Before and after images
-- Opening Marker --

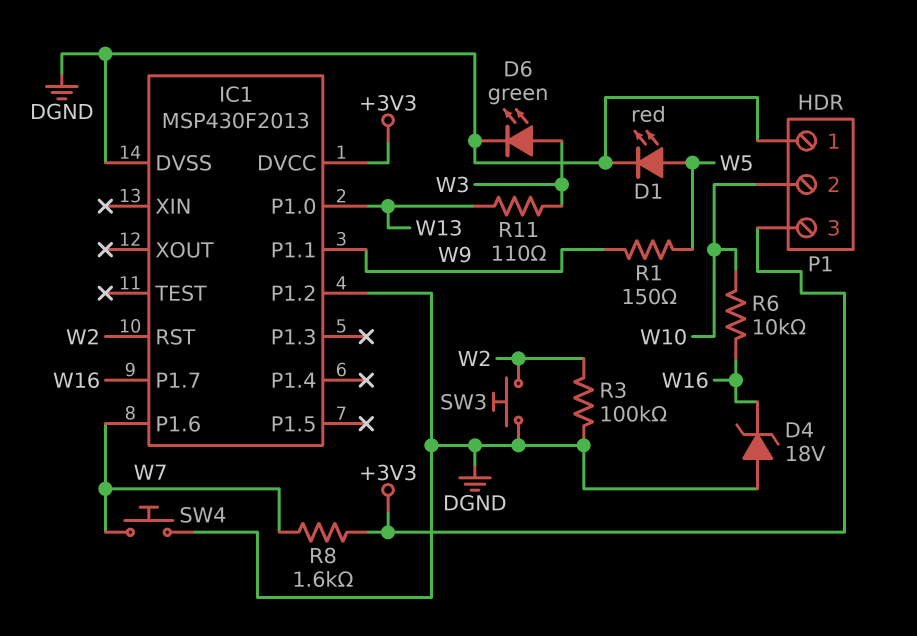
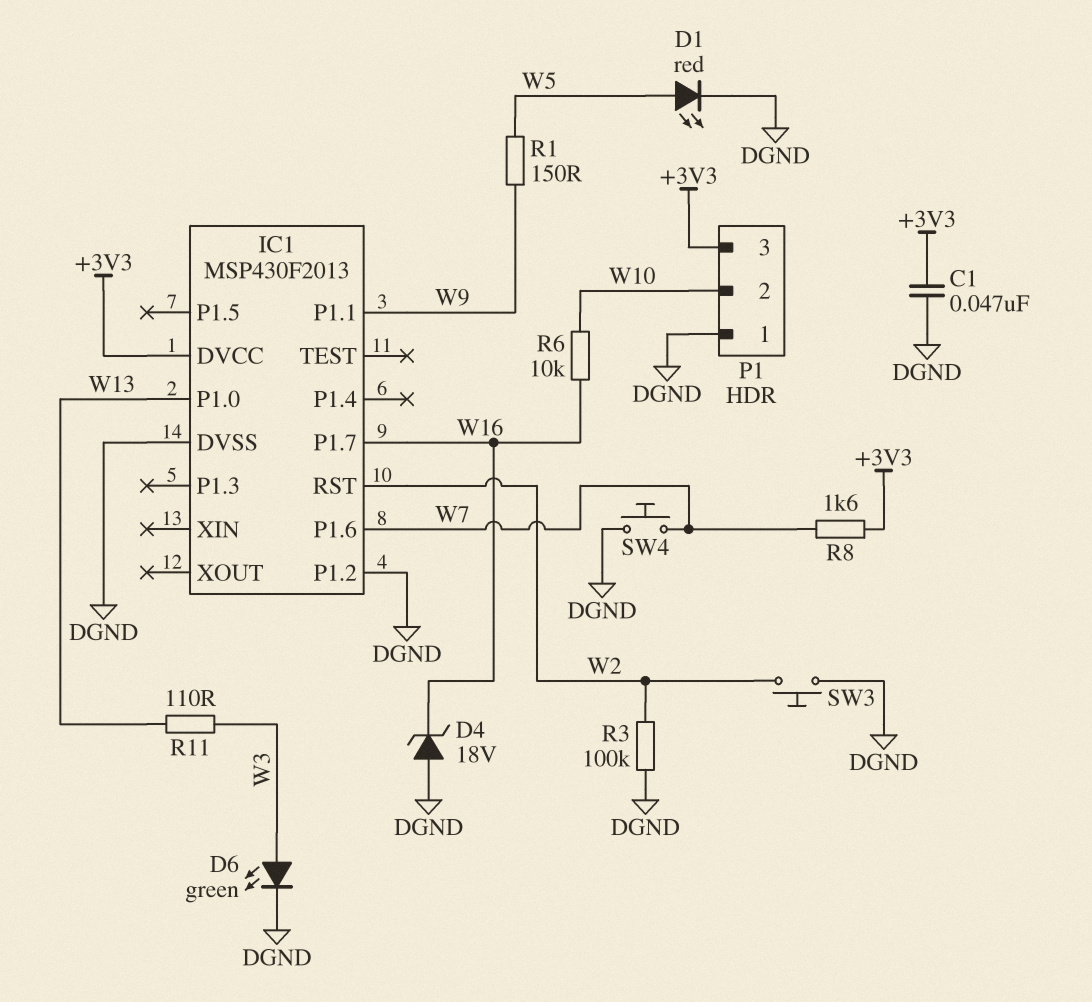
C1: none -> 47nF (+3V3, DGND)

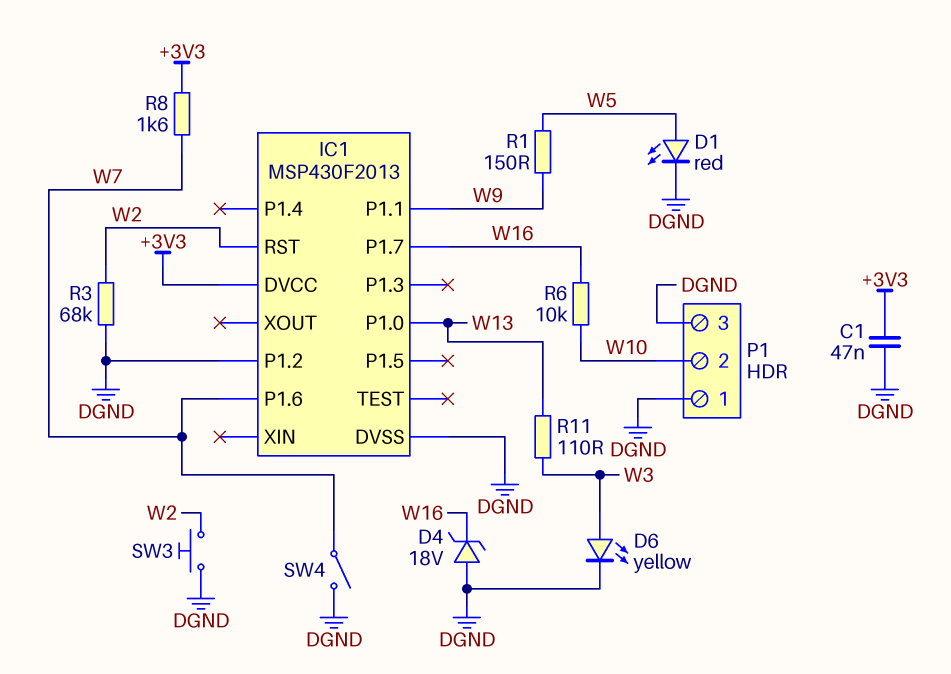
D6: LED green (A W3, K DGND) -> LED yellow (A W3, K DGND)
P1 pin 3: +3V3 -> DGND
R3: 100k (DGND, W2) -> 68k (DGND, W2)
SW4: button (DGND, W7) -> switch (DGND, W7)

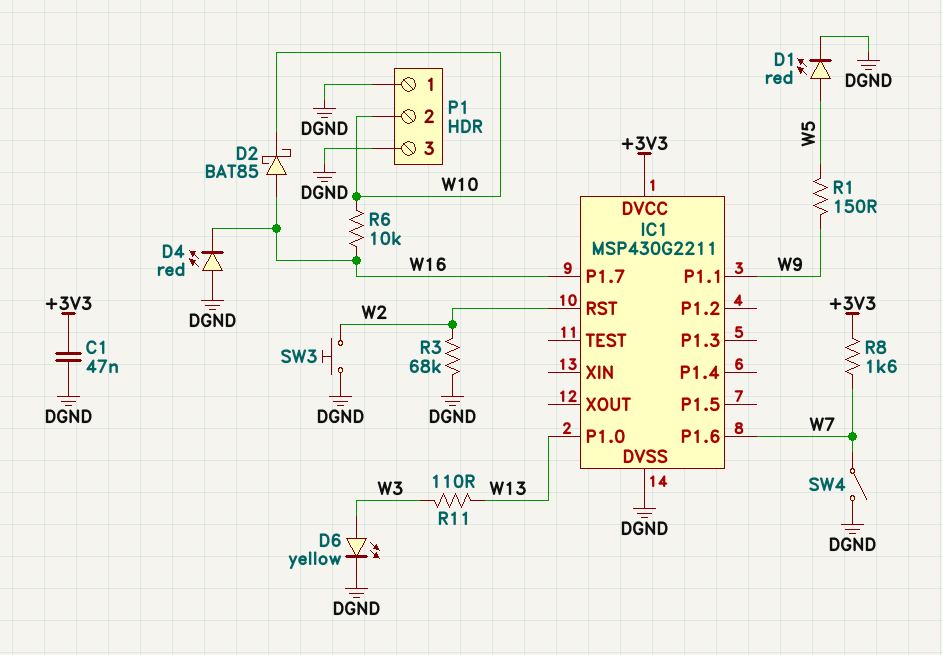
D2: none -> schottky BAT85 (A W16, K W10)
D4: zener 18V (A DGND, K W16) -> LED red (A DGND, K W16)
IC1: MSP430F2013 -> MSP430G2211
IC1 pin P1.2: DGND -> none

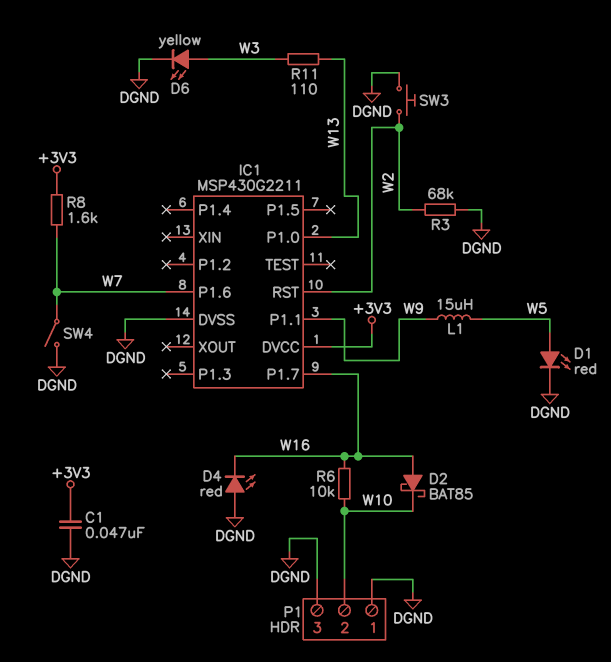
L1: none -> 15uH (W5, W9)
R1: 150 (W5, W9) -> none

-- Closing Marker --

Of the lines above, copy each that contains "none".

> [Worked solution]:
C1: none -> 47nF (+3V3, DGND)
D2: none -> schottky BAT85 (A W16, K W10)
IC1 pin P1.2: DGND -> none
L1: none -> 15uH (W5, W9)
R1: 150 (W5, W9) -> none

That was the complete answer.